# Object change listings:
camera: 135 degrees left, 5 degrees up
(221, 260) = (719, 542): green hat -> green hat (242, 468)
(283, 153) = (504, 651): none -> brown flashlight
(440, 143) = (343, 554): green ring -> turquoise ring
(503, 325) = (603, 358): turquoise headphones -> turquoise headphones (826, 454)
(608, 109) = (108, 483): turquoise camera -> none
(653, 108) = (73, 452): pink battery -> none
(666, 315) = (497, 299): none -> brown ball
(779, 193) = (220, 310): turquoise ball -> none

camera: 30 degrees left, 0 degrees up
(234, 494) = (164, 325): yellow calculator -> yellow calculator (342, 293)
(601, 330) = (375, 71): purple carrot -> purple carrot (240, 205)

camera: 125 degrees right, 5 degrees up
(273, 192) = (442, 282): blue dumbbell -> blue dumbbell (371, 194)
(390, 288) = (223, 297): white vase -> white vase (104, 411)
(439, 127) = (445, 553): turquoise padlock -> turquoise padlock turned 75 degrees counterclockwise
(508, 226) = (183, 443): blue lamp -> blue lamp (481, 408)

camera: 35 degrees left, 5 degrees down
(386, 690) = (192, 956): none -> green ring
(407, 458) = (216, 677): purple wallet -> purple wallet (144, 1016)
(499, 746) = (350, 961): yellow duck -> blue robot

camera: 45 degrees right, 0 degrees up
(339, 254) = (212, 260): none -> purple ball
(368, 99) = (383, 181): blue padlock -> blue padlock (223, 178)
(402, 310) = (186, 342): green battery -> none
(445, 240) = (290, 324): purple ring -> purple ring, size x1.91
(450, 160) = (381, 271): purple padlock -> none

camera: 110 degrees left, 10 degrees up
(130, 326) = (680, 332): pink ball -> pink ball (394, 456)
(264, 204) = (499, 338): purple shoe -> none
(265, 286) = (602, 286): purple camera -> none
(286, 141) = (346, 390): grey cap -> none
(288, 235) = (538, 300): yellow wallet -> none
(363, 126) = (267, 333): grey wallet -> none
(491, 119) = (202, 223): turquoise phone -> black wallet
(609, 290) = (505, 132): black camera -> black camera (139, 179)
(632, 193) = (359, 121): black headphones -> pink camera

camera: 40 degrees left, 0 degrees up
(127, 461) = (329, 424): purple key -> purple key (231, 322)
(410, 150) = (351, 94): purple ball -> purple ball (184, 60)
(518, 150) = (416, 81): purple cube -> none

# TASK BRIEF:
Write out the lines of the entries, word for word, from the first through the one containing "(440, 143) = (343, 554): green", and stop at that line.

# RESPONSE FOR THIS EXERCISE:
camera: 135 degrees left, 5 degrees up
(221, 260) = (719, 542): green hat -> green hat (242, 468)
(283, 153) = (504, 651): none -> brown flashlight
(440, 143) = (343, 554): green ring -> turquoise ring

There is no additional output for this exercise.